### YOUR INSTRUCTIONS
Copy out each line of the data that holds the string "scrolled".

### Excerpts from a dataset
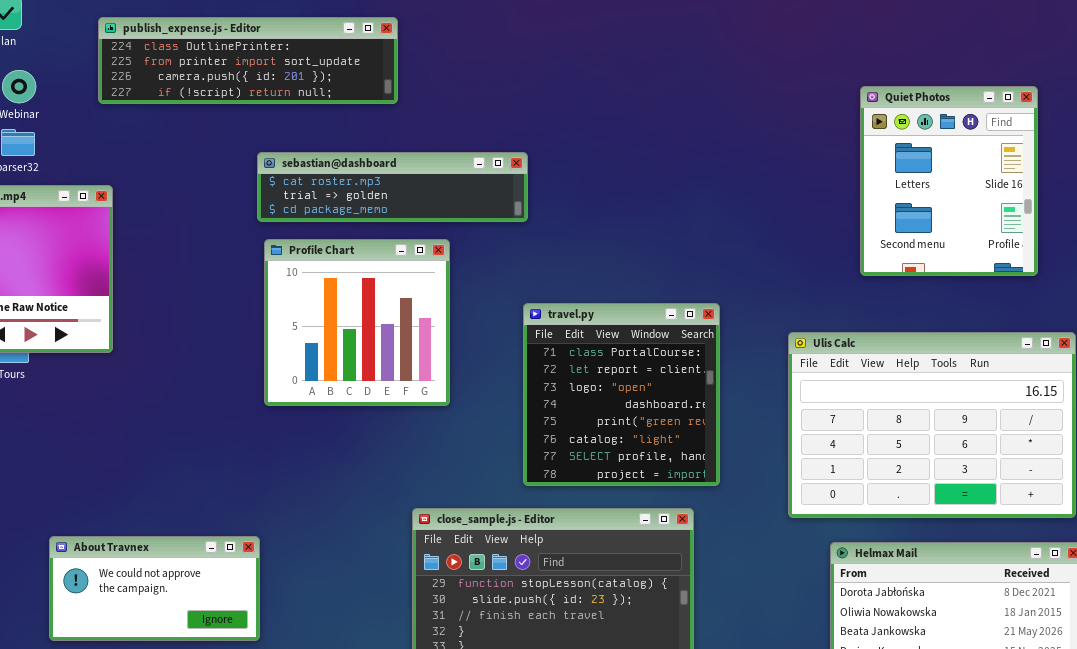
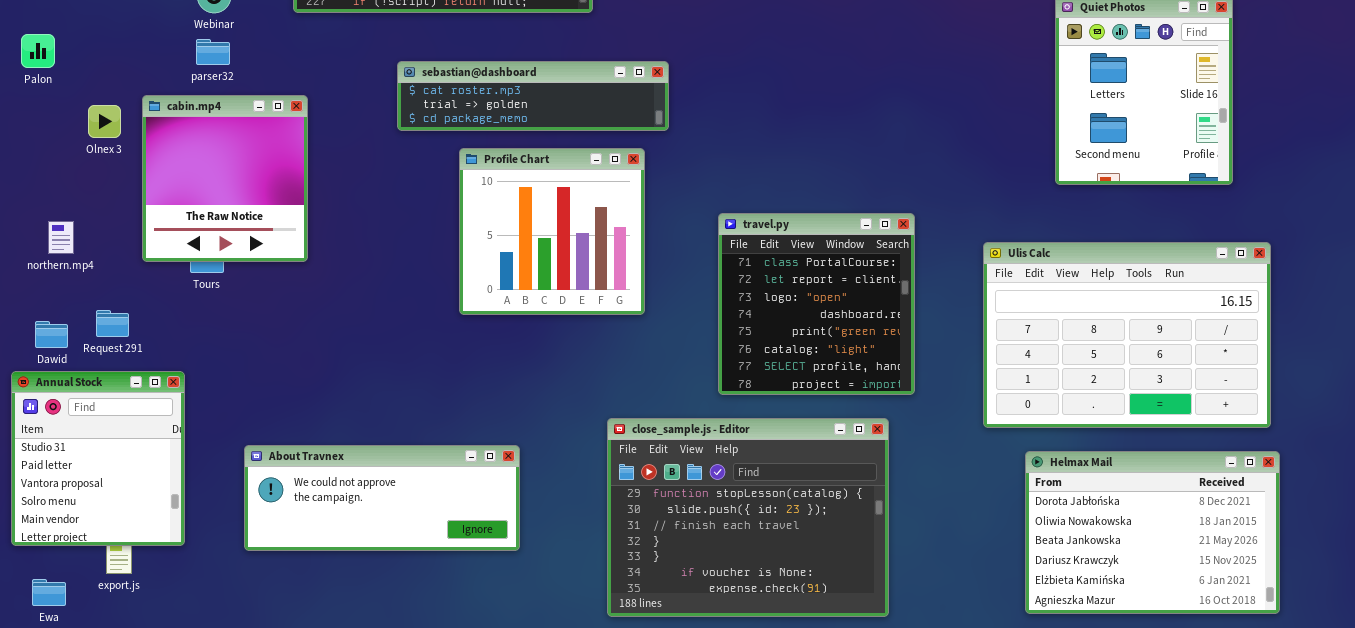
sebastian@dashboard: [257,152,528,222] -> [397,61,669,131], moved
About Travnex: [49,536,260,641] -> [244,445,520,551], resized

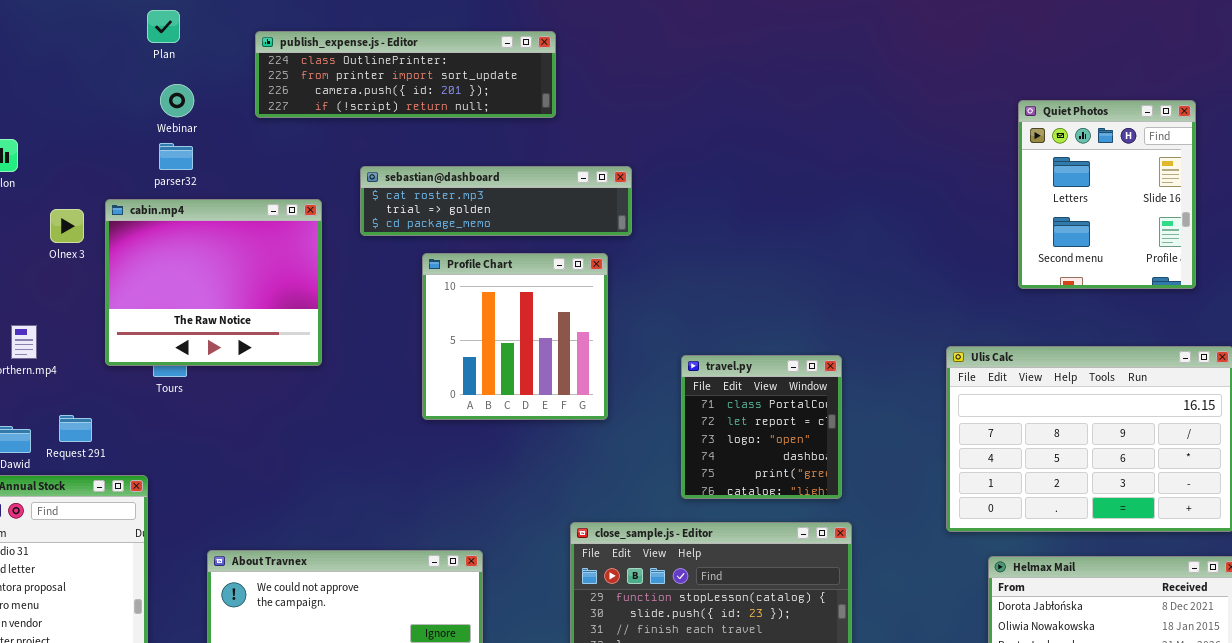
cabin.mp4: [142,95,308,262] -> [105,199,322,366], resized
travel.py: [718,213,915,395] -> [681,355,842,499], resized

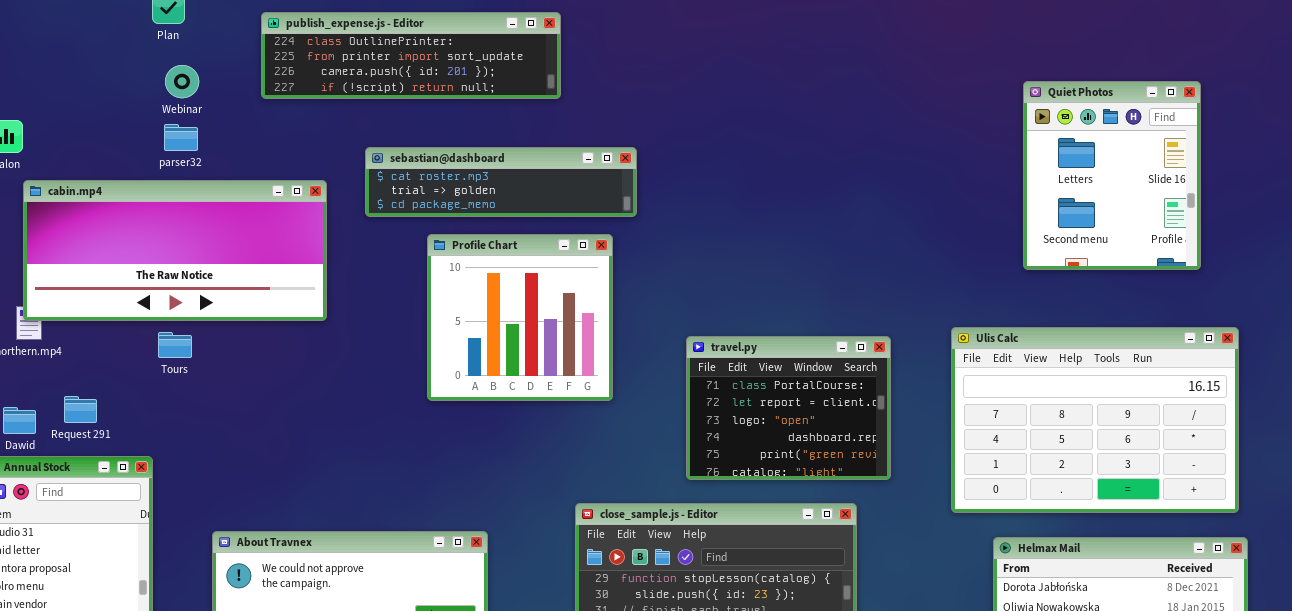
cabin.mp4: [105,199,322,366] -> [23,180,327,321], resized
travel.py: [681,355,842,499] -> [686,336,891,480], resized

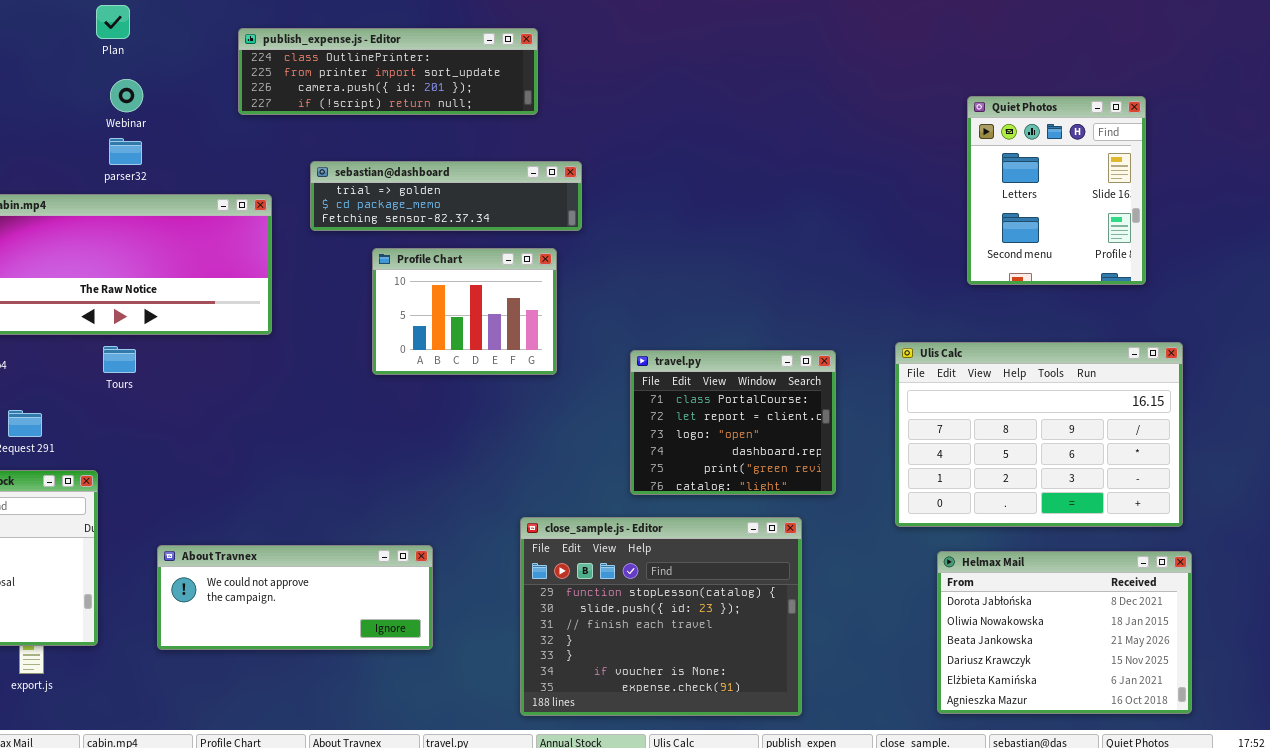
publish_expense.js - Editor: [261,12,561,99] -> [238,28,538,115], moved
sebastian@dashboard: [365,147,637,217] -> [310,161,582,231], scrolled down 1 row
Profile Chart: [427,234,613,401] -> [372,248,557,375], resized

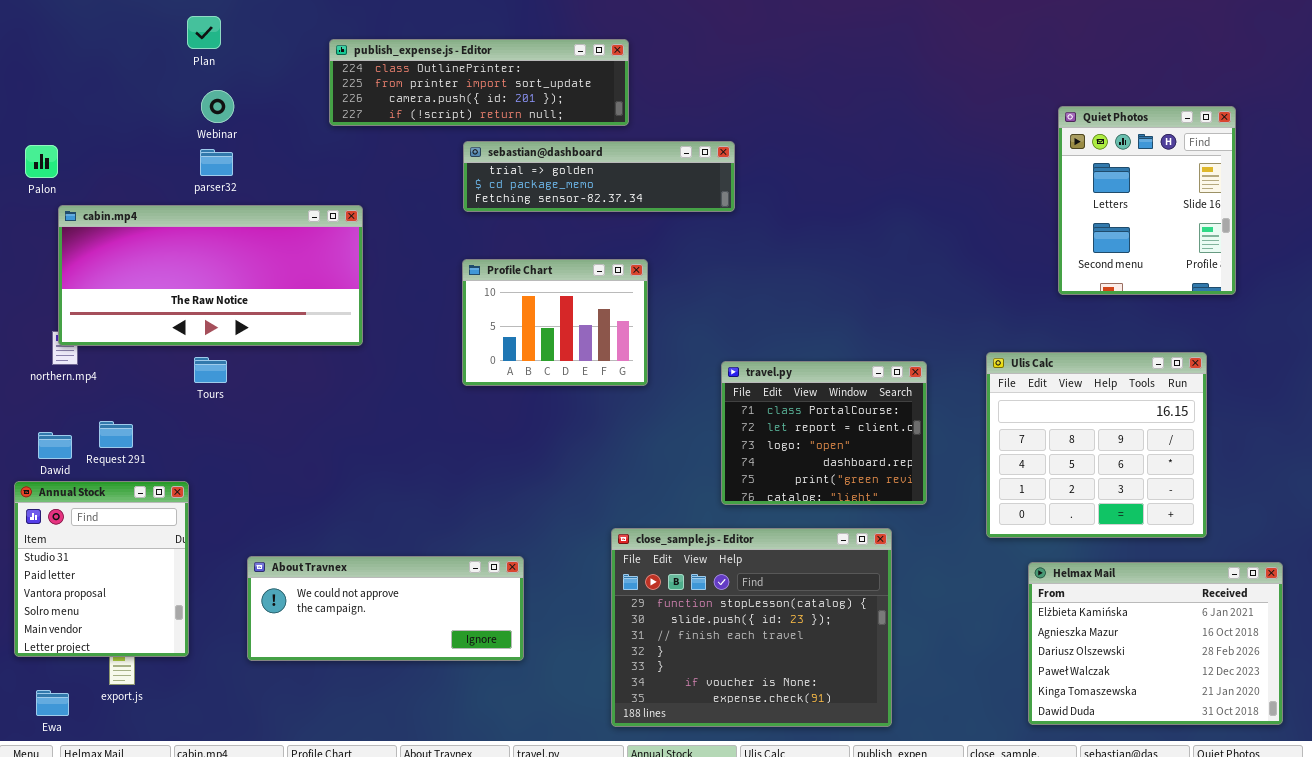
sebastian@dashboard: [310,161,582,231] -> [463,141,735,212], moved
Ulis Calc: [895,342,1183,527] -> [986,352,1207,538], resized
Helmax Mail: [937,551,1192,714] -> [1028,562,1283,725], scrolled down 4 rows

### ANSWER BELOW
sebastian@dashboard: [365,147,637,217] -> [310,161,582,231], scrolled down 1 row
Helmax Mail: [937,551,1192,714] -> [1028,562,1283,725], scrolled down 4 rows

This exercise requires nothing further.